##### Record extracts #####

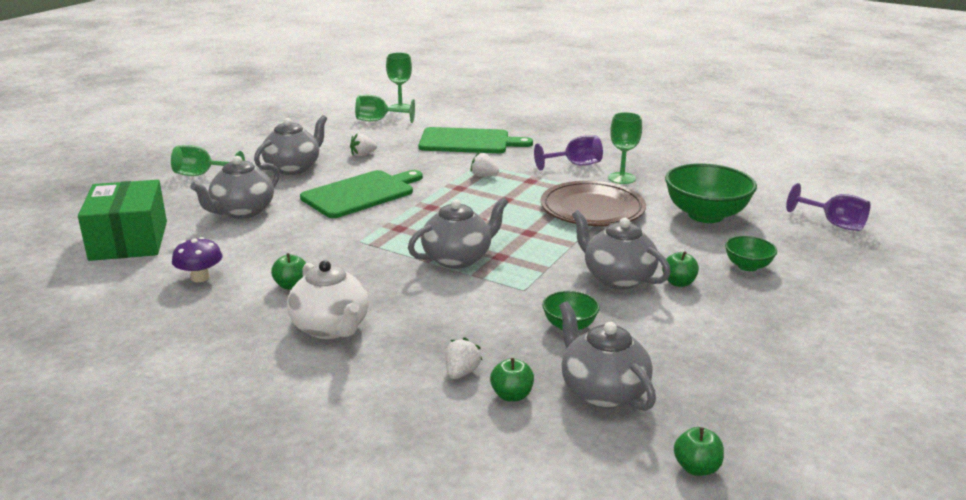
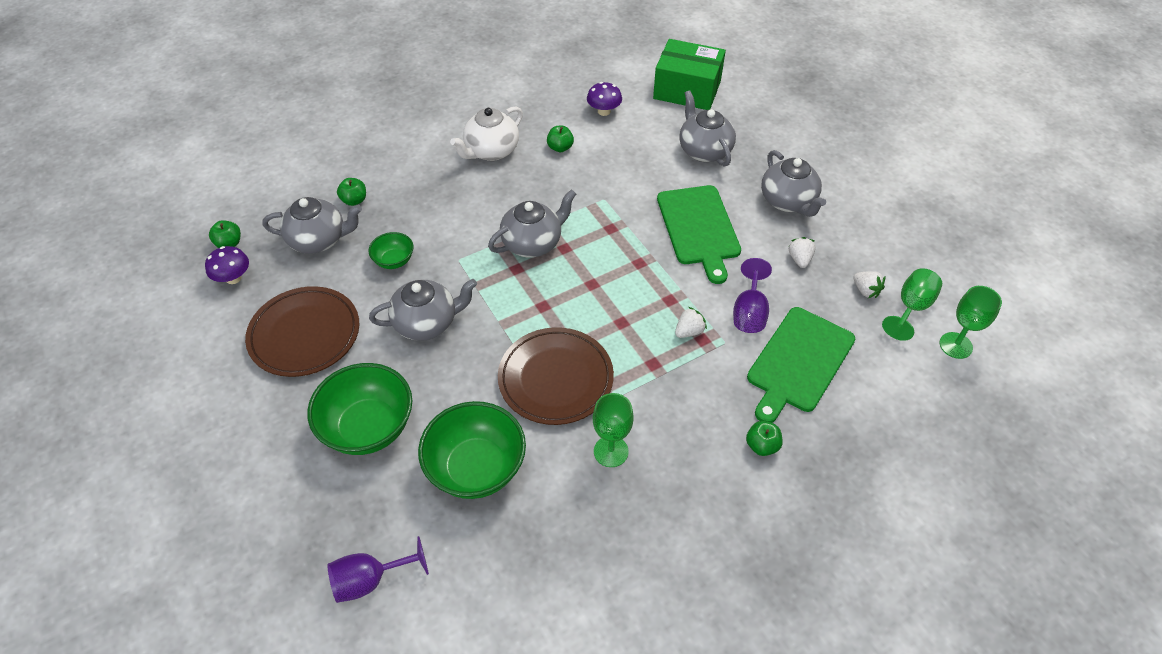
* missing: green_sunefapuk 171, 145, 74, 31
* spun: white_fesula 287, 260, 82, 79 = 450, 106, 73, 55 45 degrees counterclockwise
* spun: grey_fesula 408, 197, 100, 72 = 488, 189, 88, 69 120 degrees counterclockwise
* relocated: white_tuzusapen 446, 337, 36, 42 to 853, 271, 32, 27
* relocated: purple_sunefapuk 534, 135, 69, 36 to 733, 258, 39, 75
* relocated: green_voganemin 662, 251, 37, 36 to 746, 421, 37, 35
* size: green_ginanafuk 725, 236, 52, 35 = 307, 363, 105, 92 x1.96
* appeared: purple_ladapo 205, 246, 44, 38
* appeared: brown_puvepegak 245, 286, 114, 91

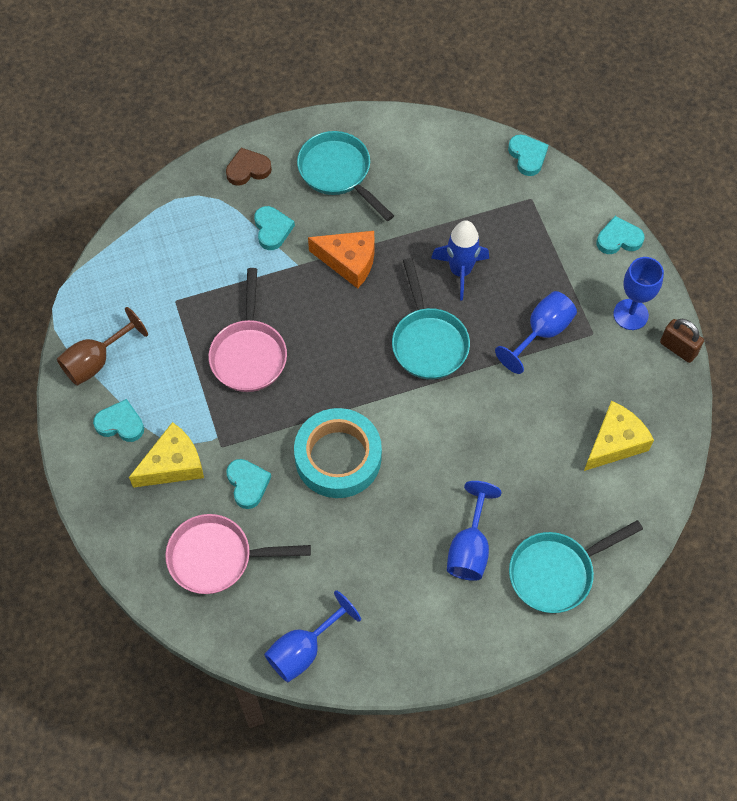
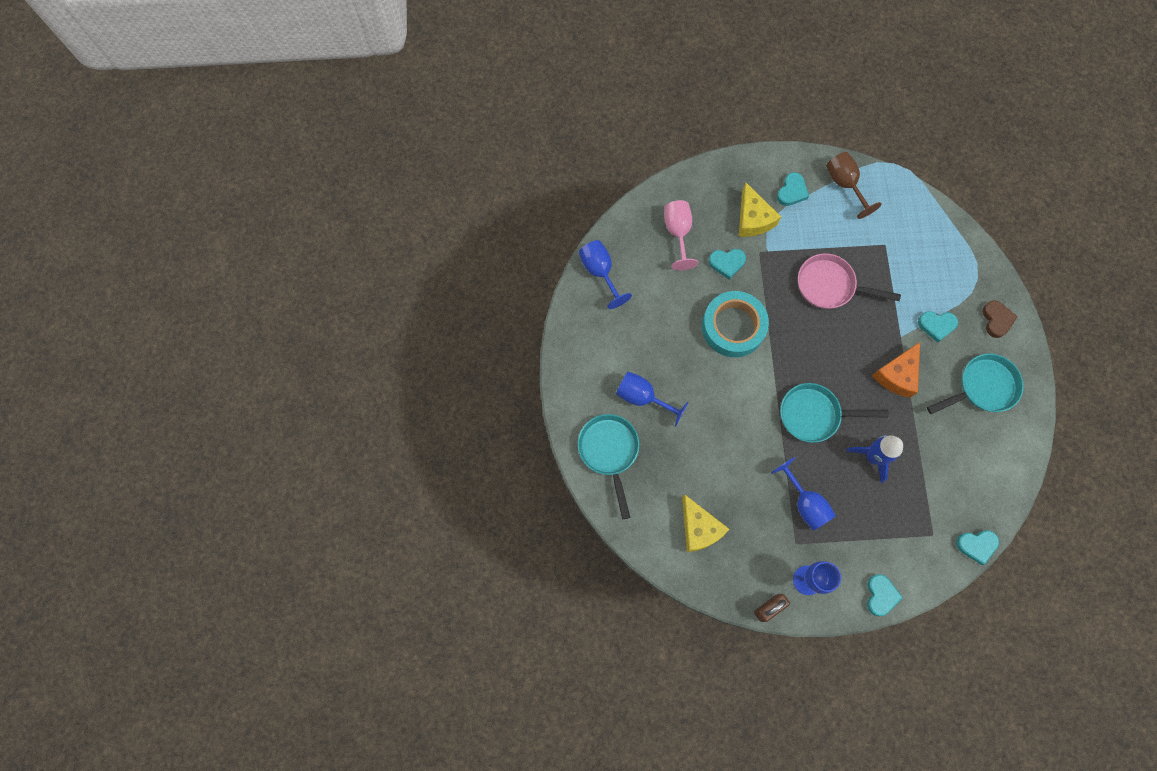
* exchanged: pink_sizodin 165, 514, 146, 80 to pink_sunefapuk 664, 200, 34, 70

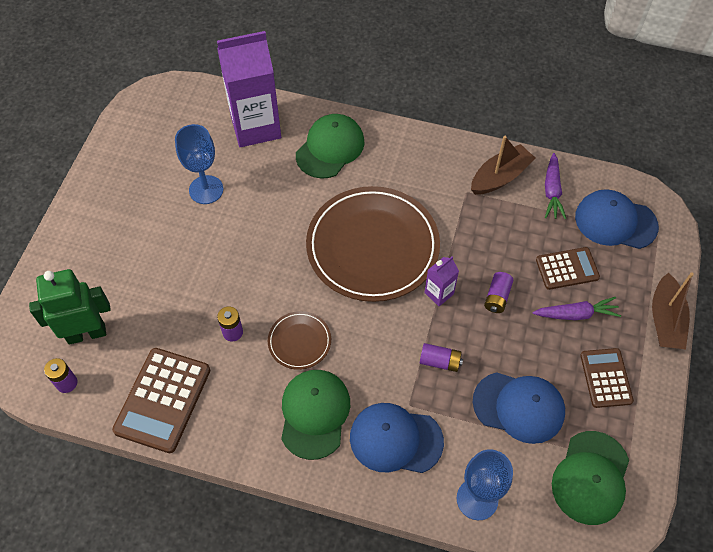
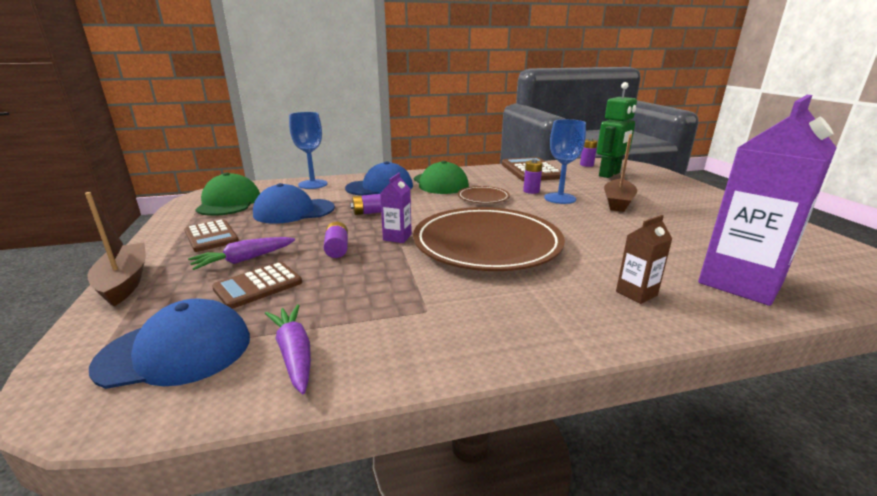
* relocated: blue_sunefapuk 175, 124, 48, 80 to 544, 119, 42, 85
* exchanged: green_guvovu 296, 114, 69, 65 to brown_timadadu 616, 215, 56, 89
* relocated: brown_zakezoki 471, 136, 64, 59 to 604, 134, 33, 78

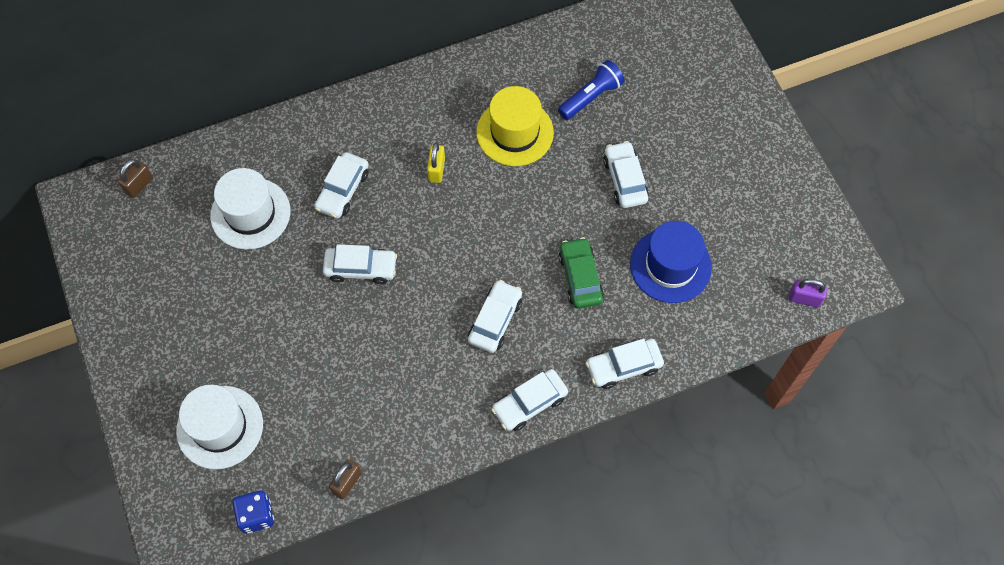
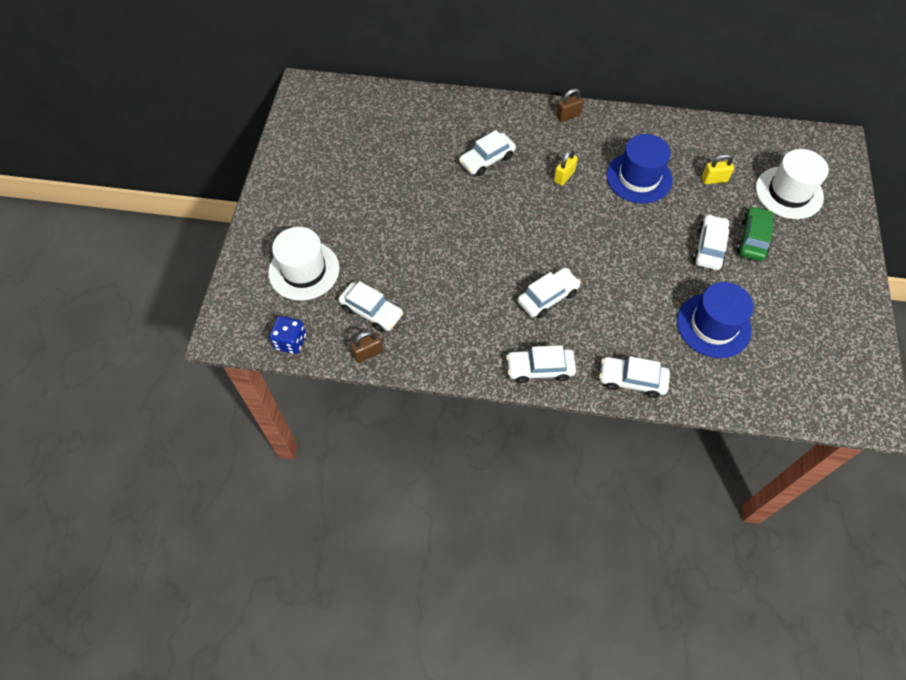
* relocated: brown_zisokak 118, 159, 35, 39 to 556, 88, 28, 34
* relocated: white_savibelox 210, 168, 80, 82 to 756, 149, 73, 70
* relocated: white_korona 323, 244, 74, 40 to 338, 281, 65, 51
* colour: yellow_savibelox 476, 86, 78, 80 to blue_savibelox 606, 134, 67, 70
* exchanged: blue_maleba 558, 60, 67, 60 to yellow_zisokak 702, 154, 32, 30
* relocated: green_korona 559, 237, 45, 72 to 737, 206, 37, 55
* missing: purple_zisokak 789, 279, 38, 29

#####

» Required work:
From the line that contains "246, 44, 38" to the last line of the records above, copy each line exactly, both ends included, and leave the pictures out.

» Response to this exercise:
* appeared: purple_ladapo 205, 246, 44, 38
* appeared: brown_puvepegak 245, 286, 114, 91

* exchanged: pink_sizodin 165, 514, 146, 80 to pink_sunefapuk 664, 200, 34, 70

* relocated: blue_sunefapuk 175, 124, 48, 80 to 544, 119, 42, 85
* exchanged: green_guvovu 296, 114, 69, 65 to brown_timadadu 616, 215, 56, 89
* relocated: brown_zakezoki 471, 136, 64, 59 to 604, 134, 33, 78

* relocated: brown_zisokak 118, 159, 35, 39 to 556, 88, 28, 34
* relocated: white_savibelox 210, 168, 80, 82 to 756, 149, 73, 70
* relocated: white_korona 323, 244, 74, 40 to 338, 281, 65, 51
* colour: yellow_savibelox 476, 86, 78, 80 to blue_savibelox 606, 134, 67, 70
* exchanged: blue_maleba 558, 60, 67, 60 to yellow_zisokak 702, 154, 32, 30
* relocated: green_korona 559, 237, 45, 72 to 737, 206, 37, 55
* missing: purple_zisokak 789, 279, 38, 29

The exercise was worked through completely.